BEGIN
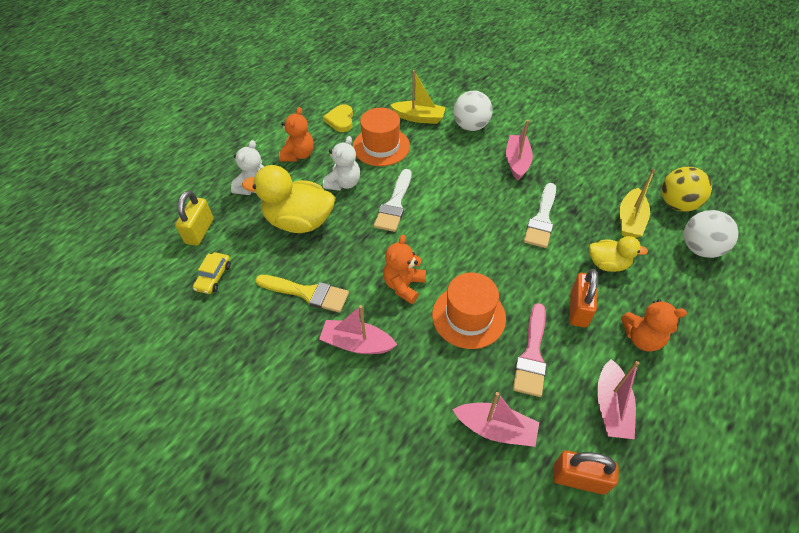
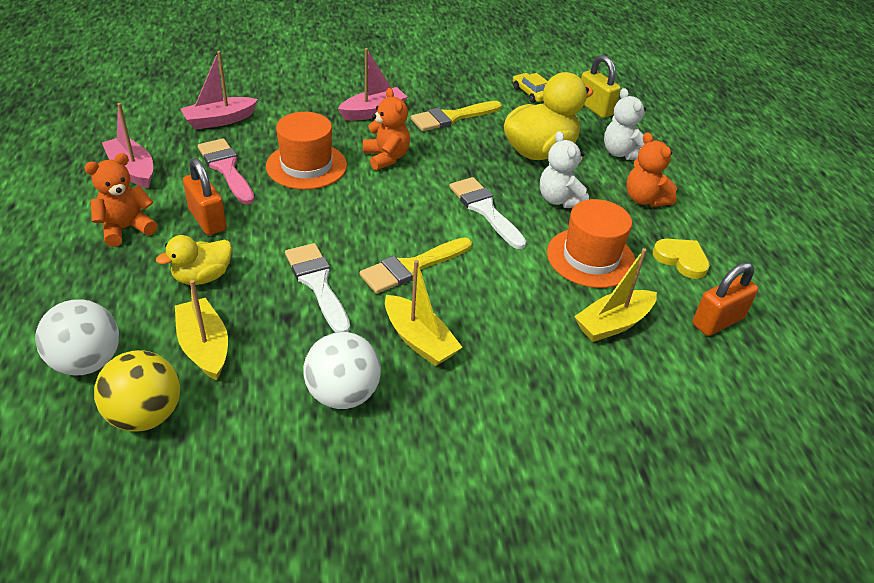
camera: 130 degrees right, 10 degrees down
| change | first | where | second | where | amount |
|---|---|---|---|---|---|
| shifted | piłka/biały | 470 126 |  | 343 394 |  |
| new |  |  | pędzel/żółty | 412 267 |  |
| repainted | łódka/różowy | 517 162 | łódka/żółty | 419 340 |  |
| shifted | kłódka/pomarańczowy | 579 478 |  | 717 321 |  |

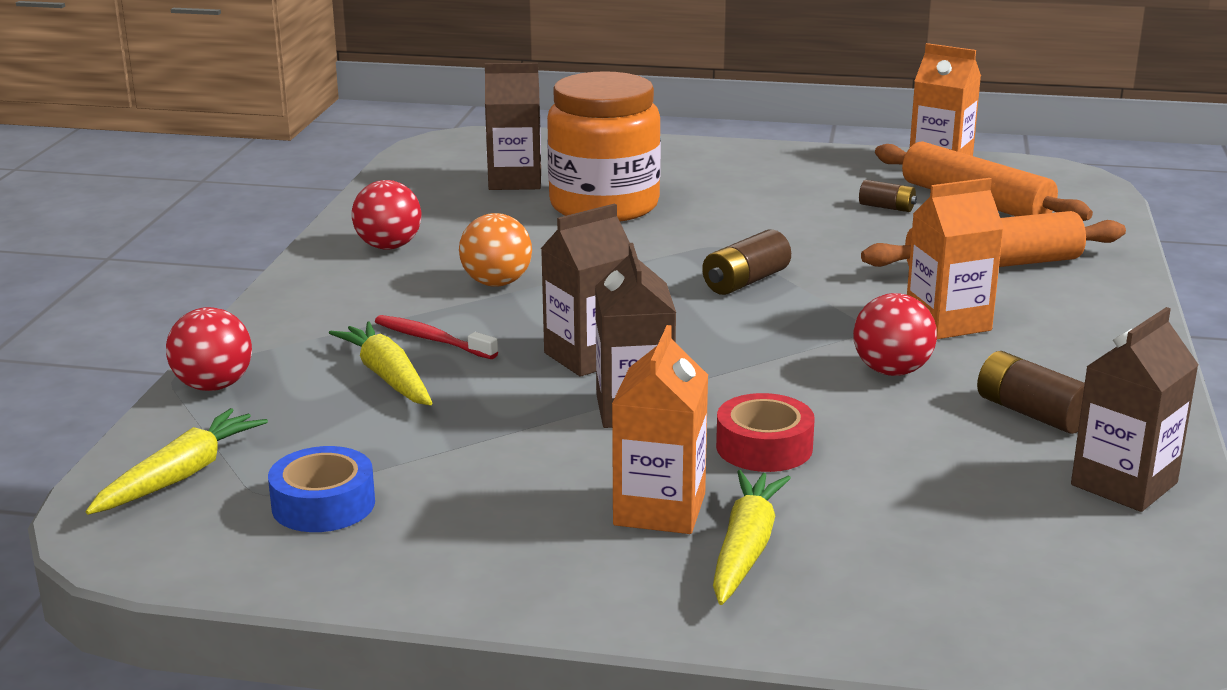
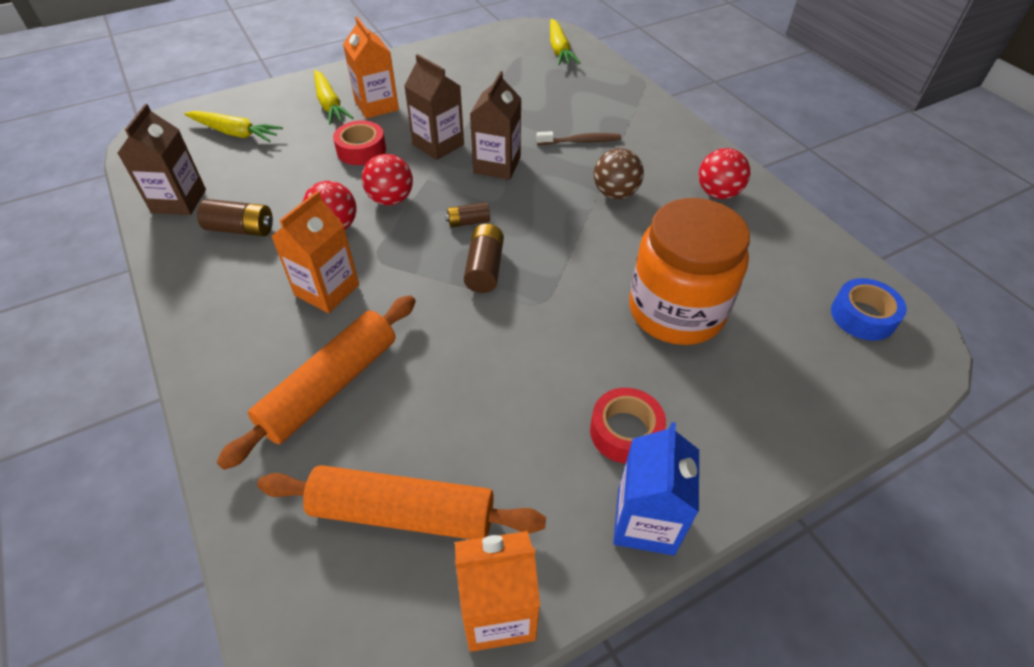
camera: 140 degrees right, 25 degrees up
| change | first | where | second | where | amount |
|---|---|---|---|---|---|
| shifted | marchewka/żółty | 387 377 |  | 235 133 |  |
| shifted | piłka/czerwony | 213 386 |  | 391 199 |  |
| shifted | bateria/brązowy | 887 207 |  | 468 222 |  |
| repainted | szczoteczka do zębów/czerwony | 432 339 | szczoteczka do zębów/brązowy | 581 141 |  |
| new |  |  | taśma klejąca/czerwony | 625 432 |  |
| repainted | piłka/pomarańczowy | 496 283 | piłka/brązowy | 615 193 |  |
| new |  |  | karton mleka/niebieski | 645 521 |  |
| shifted | taśma klejąca/niebieski | 323 504 |  | 862 316 |  |
| gone | karton mleka/brązowy | 515 181 |  |  |  |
END
Exercise: An exact copy of the entries above is required, with the pictures left out.

Answer to the problem:
camera: 130 degrees right, 10 degrees down
| change | first | where | second | where | amount |
|---|---|---|---|---|---|
| shifted | piłka/biały | 470 126 |  | 343 394 |  |
| new |  |  | pędzel/żółty | 412 267 |  |
| repainted | łódka/różowy | 517 162 | łódka/żółty | 419 340 |  |
| shifted | kłódka/pomarańczowy | 579 478 |  | 717 321 |  |

camera: 140 degrees right, 25 degrees up
| change | first | where | second | where | amount |
|---|---|---|---|---|---|
| shifted | marchewka/żółty | 387 377 |  | 235 133 |  |
| shifted | piłka/czerwony | 213 386 |  | 391 199 |  |
| shifted | bateria/brązowy | 887 207 |  | 468 222 |  |
| repainted | szczoteczka do zębów/czerwony | 432 339 | szczoteczka do zębów/brązowy | 581 141 |  |
| new |  |  | taśma klejąca/czerwony | 625 432 |  |
| repainted | piłka/pomarańczowy | 496 283 | piłka/brązowy | 615 193 |  |
| new |  |  | karton mleka/niebieski | 645 521 |  |
| shifted | taśma klejąca/niebieski | 323 504 |  | 862 316 |  |
| gone | karton mleka/brązowy | 515 181 |  |  |  |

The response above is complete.